[Difference listings]
# # #
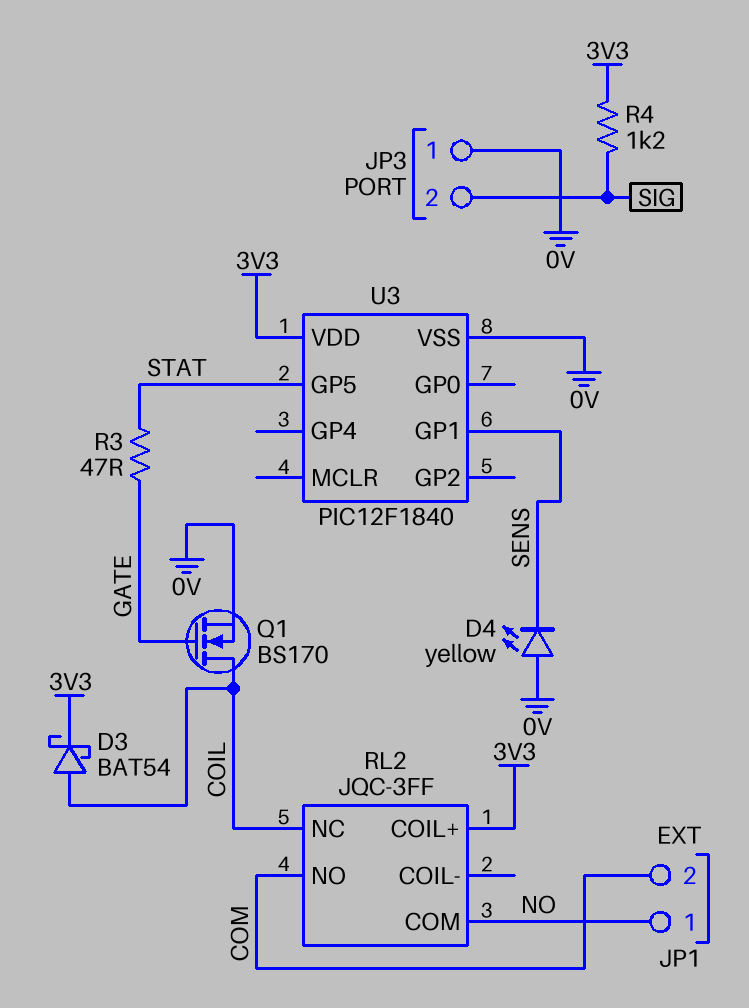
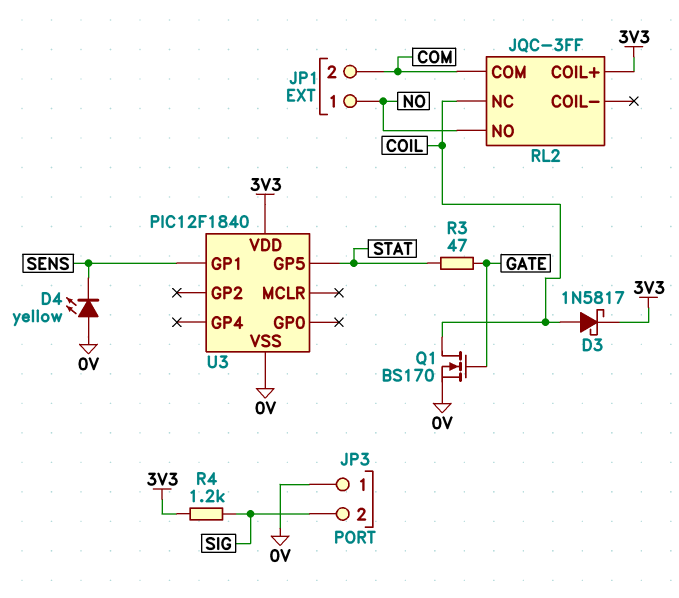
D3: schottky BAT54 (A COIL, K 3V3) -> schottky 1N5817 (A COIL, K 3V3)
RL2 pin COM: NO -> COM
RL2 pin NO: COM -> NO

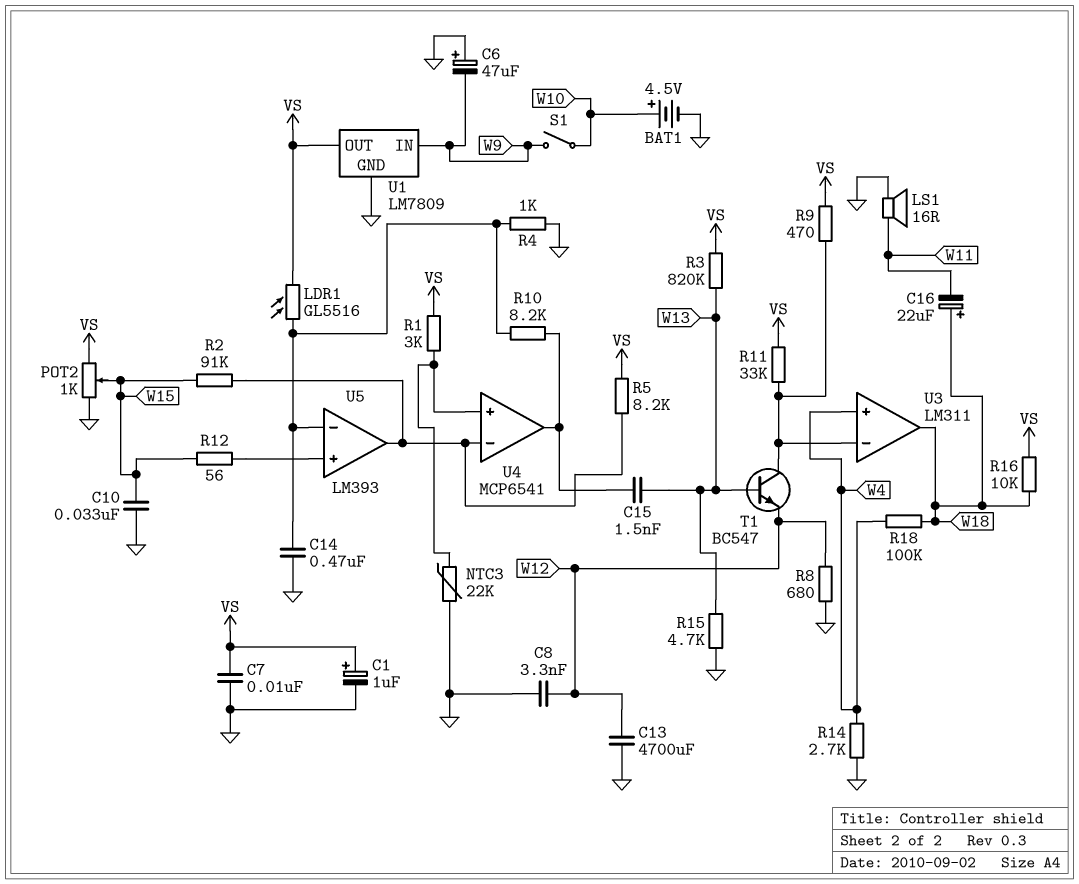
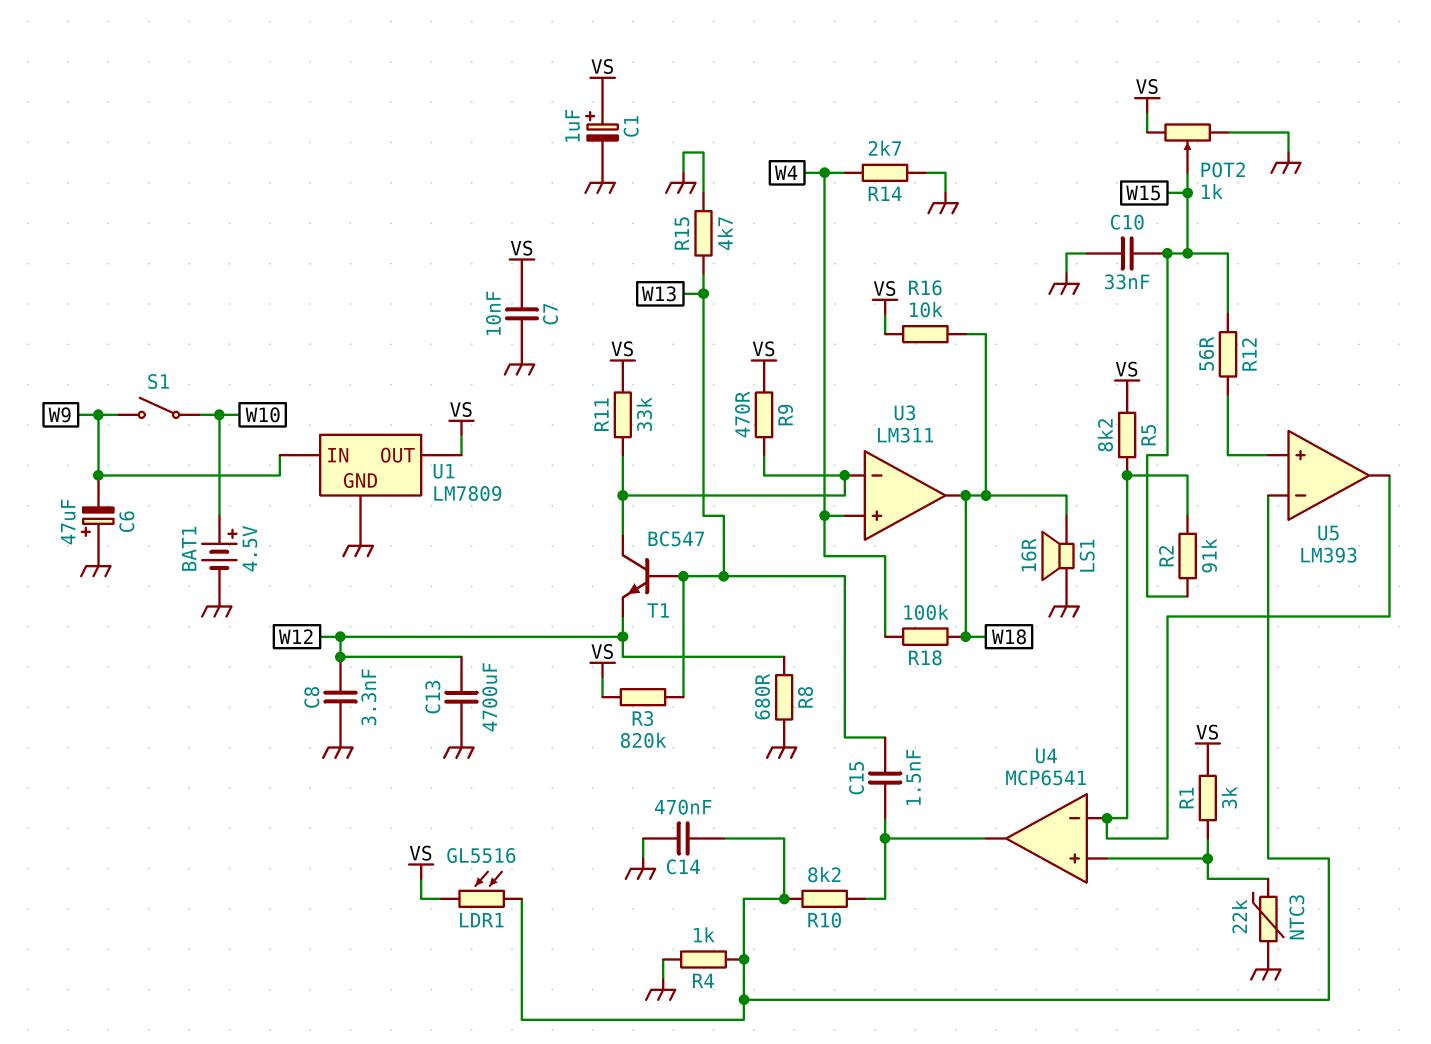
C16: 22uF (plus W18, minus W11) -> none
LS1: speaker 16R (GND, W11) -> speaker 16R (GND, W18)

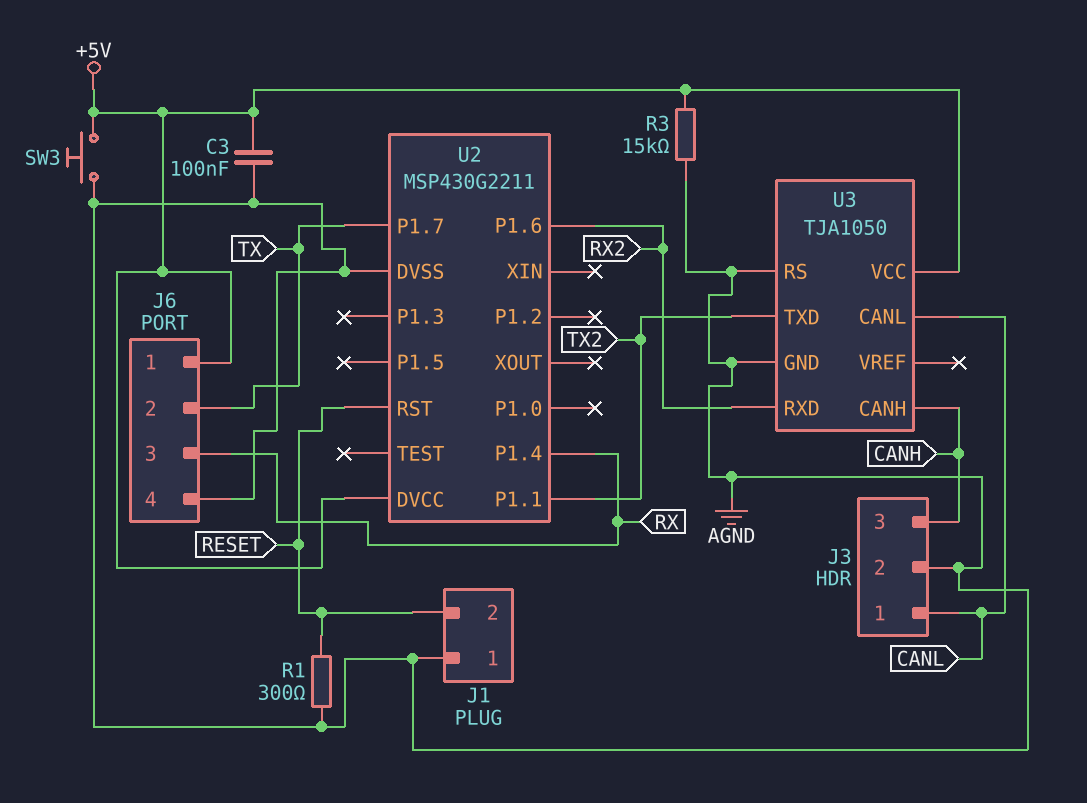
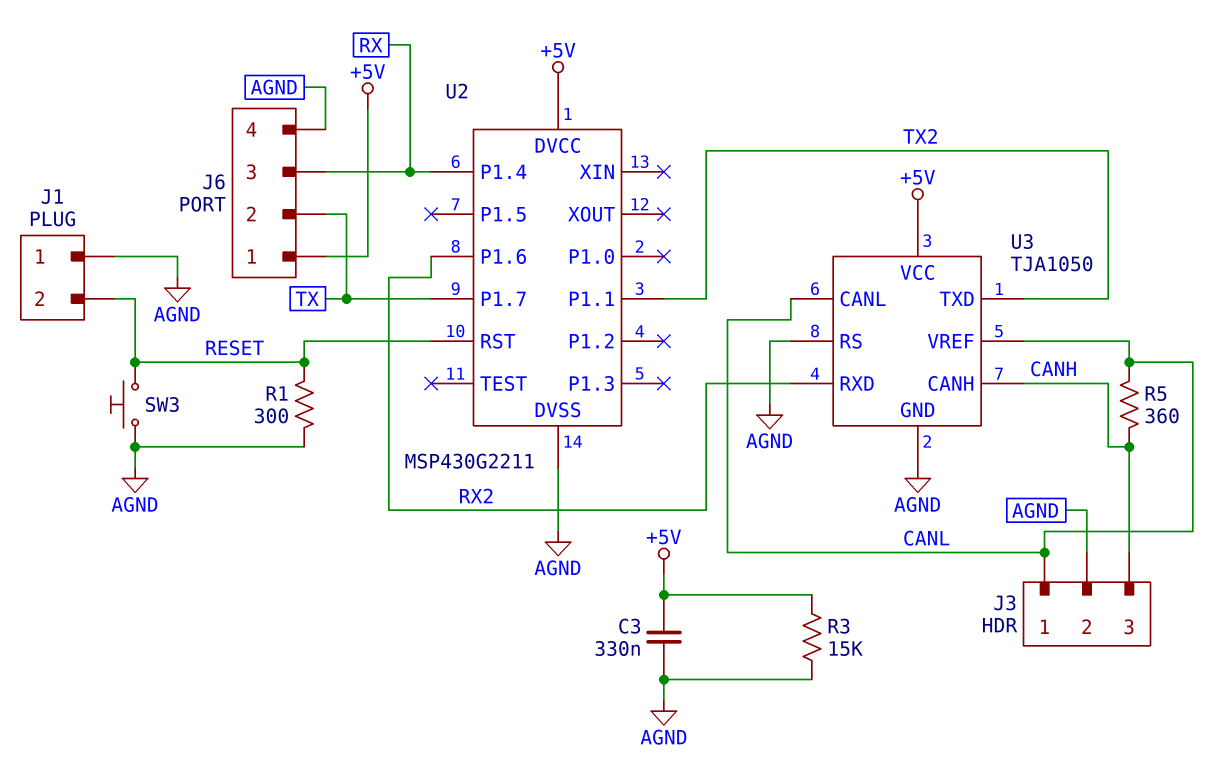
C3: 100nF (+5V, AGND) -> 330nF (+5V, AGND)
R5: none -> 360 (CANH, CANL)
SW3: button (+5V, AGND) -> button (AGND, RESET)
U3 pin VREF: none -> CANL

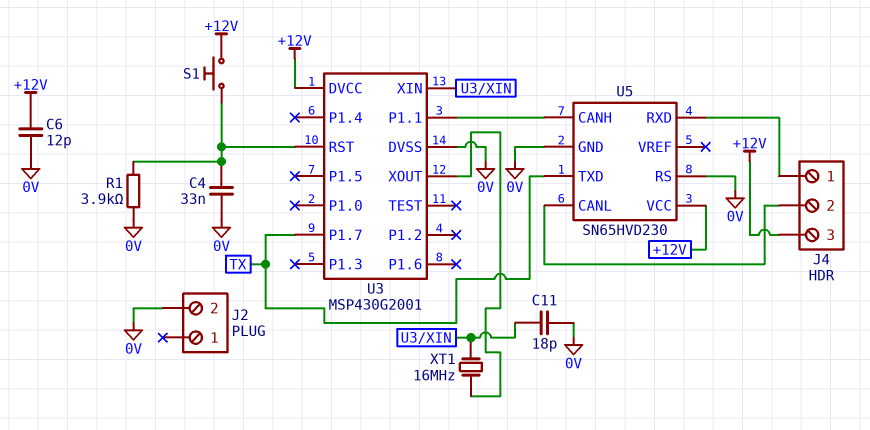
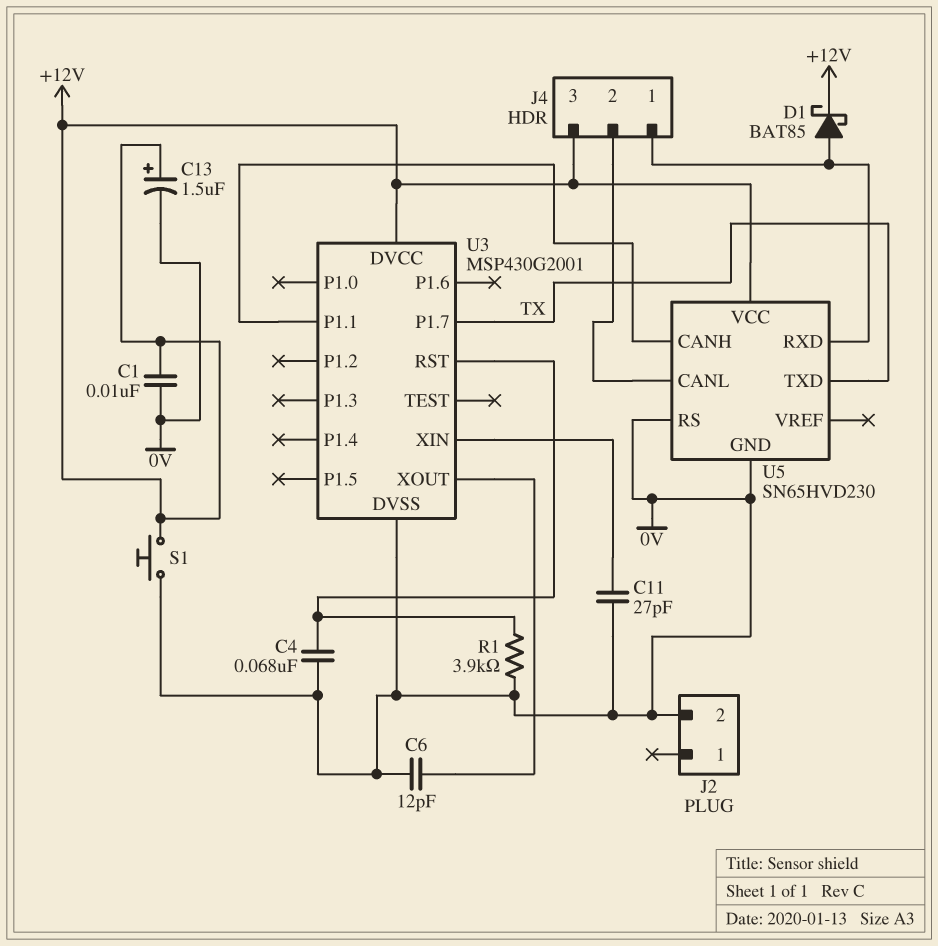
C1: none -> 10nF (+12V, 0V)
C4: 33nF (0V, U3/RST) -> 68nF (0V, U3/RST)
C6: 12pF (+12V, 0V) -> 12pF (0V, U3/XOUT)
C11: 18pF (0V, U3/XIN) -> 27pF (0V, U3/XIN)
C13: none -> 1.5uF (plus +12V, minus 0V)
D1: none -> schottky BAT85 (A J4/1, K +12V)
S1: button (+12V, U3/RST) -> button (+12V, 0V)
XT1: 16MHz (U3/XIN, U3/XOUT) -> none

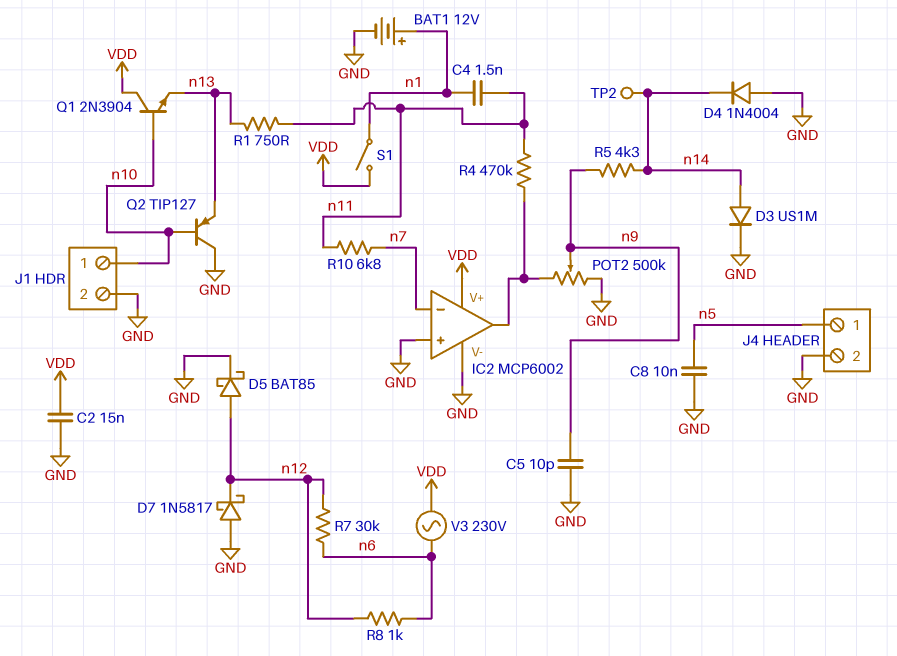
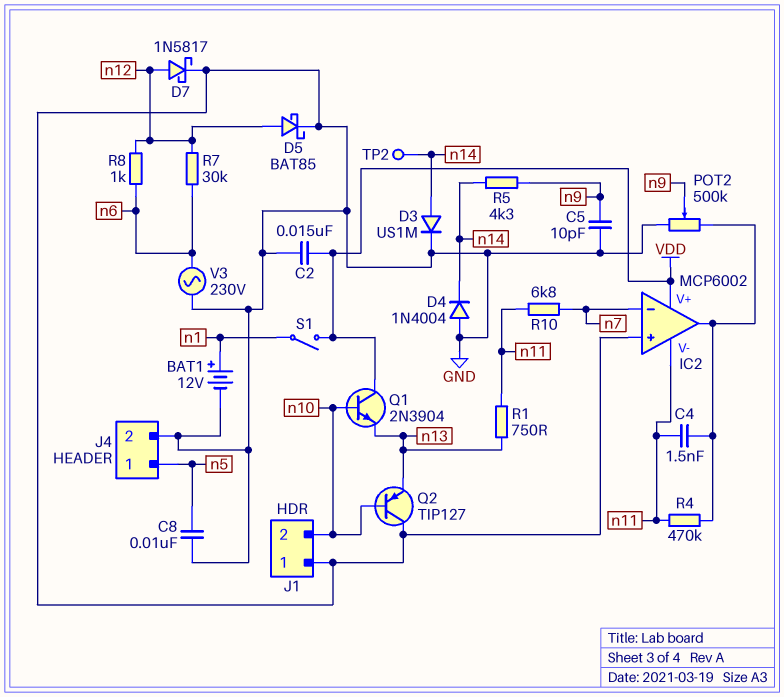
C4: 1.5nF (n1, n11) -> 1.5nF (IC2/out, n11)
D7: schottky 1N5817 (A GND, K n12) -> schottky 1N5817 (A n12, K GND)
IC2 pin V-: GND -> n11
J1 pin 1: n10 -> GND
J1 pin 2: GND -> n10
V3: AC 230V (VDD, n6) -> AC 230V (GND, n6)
# # #
HOW TO COMPLETE THIS TASK: A word-for-word copy of all the data, without pictures, is the expected output.

TASK RESULT:
D3: schottky BAT54 (A COIL, K 3V3) -> schottky 1N5817 (A COIL, K 3V3)
RL2 pin COM: NO -> COM
RL2 pin NO: COM -> NO

C16: 22uF (plus W18, minus W11) -> none
LS1: speaker 16R (GND, W11) -> speaker 16R (GND, W18)

C3: 100nF (+5V, AGND) -> 330nF (+5V, AGND)
R5: none -> 360 (CANH, CANL)
SW3: button (+5V, AGND) -> button (AGND, RESET)
U3 pin VREF: none -> CANL

C1: none -> 10nF (+12V, 0V)
C4: 33nF (0V, U3/RST) -> 68nF (0V, U3/RST)
C6: 12pF (+12V, 0V) -> 12pF (0V, U3/XOUT)
C11: 18pF (0V, U3/XIN) -> 27pF (0V, U3/XIN)
C13: none -> 1.5uF (plus +12V, minus 0V)
D1: none -> schottky BAT85 (A J4/1, K +12V)
S1: button (+12V, U3/RST) -> button (+12V, 0V)
XT1: 16MHz (U3/XIN, U3/XOUT) -> none

C4: 1.5nF (n1, n11) -> 1.5nF (IC2/out, n11)
D7: schottky 1N5817 (A GND, K n12) -> schottky 1N5817 (A n12, K GND)
IC2 pin V-: GND -> n11
J1 pin 1: n10 -> GND
J1 pin 2: GND -> n10
V3: AC 230V (VDD, n6) -> AC 230V (GND, n6)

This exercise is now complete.